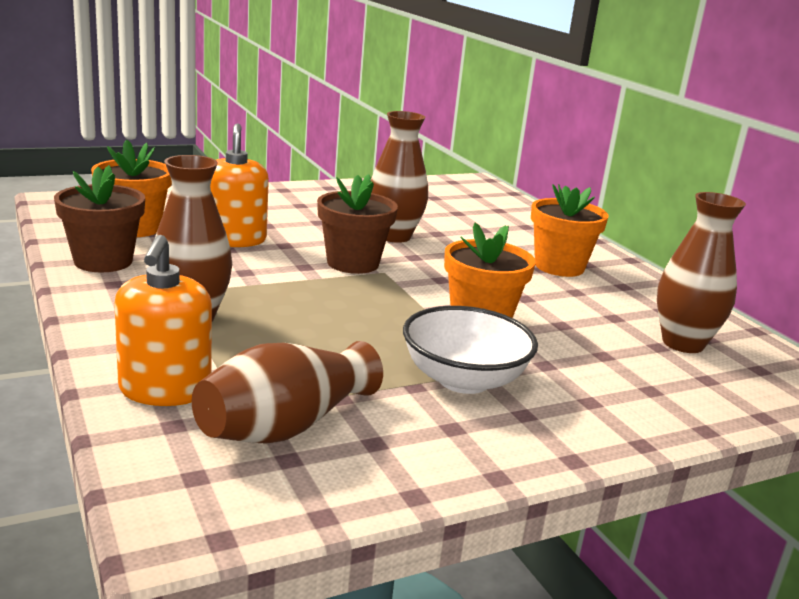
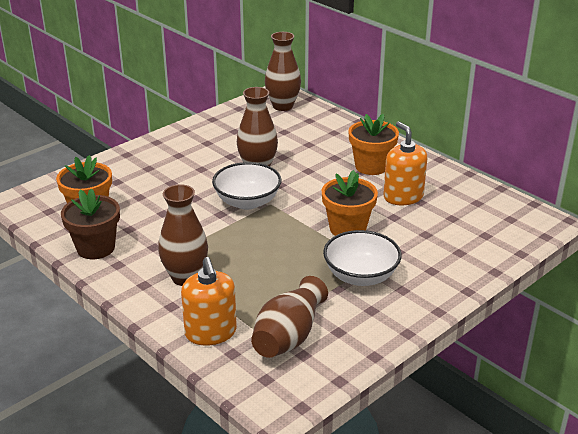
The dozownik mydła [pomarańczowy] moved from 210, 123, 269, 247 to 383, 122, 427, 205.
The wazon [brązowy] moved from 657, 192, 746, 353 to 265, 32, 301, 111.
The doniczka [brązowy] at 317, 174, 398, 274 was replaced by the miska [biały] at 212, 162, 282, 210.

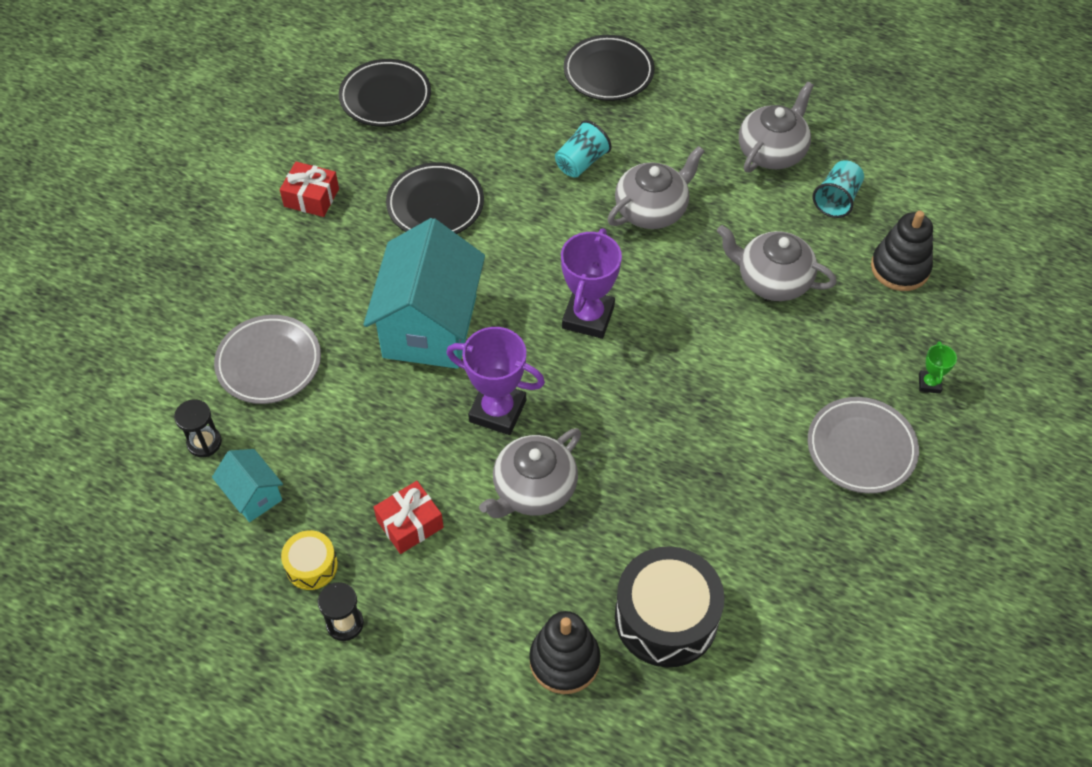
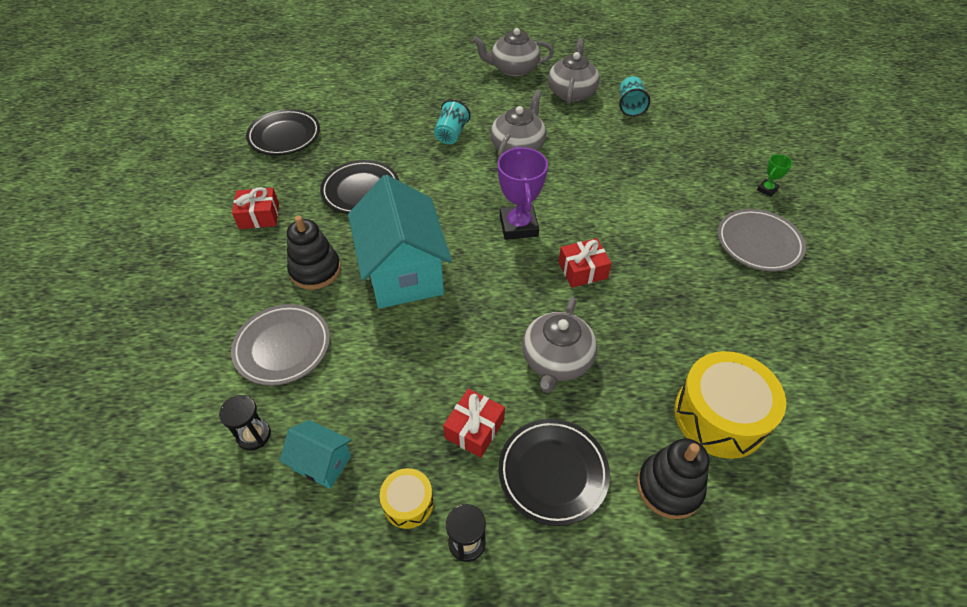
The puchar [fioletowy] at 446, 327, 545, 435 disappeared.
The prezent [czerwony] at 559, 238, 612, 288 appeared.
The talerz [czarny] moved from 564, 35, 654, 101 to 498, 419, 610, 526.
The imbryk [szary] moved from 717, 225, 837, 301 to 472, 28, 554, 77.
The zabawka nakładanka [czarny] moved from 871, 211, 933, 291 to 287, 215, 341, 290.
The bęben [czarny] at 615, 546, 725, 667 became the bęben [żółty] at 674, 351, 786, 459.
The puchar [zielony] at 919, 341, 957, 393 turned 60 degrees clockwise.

# # # # #

**WHAT IS REQUIRED**
With the pictures removed, write the listing out word for word.

**WORKED SOLUTION**
The dozownik mydła [pomarańczowy] moved from 210, 123, 269, 247 to 383, 122, 427, 205.
The wazon [brązowy] moved from 657, 192, 746, 353 to 265, 32, 301, 111.
The doniczka [brązowy] at 317, 174, 398, 274 was replaced by the miska [biały] at 212, 162, 282, 210.

The puchar [fioletowy] at 446, 327, 545, 435 disappeared.
The prezent [czerwony] at 559, 238, 612, 288 appeared.
The talerz [czarny] moved from 564, 35, 654, 101 to 498, 419, 610, 526.
The imbryk [szary] moved from 717, 225, 837, 301 to 472, 28, 554, 77.
The zabawka nakładanka [czarny] moved from 871, 211, 933, 291 to 287, 215, 341, 290.
The bęben [czarny] at 615, 546, 725, 667 became the bęben [żółty] at 674, 351, 786, 459.
The puchar [zielony] at 919, 341, 957, 393 turned 60 degrees clockwise.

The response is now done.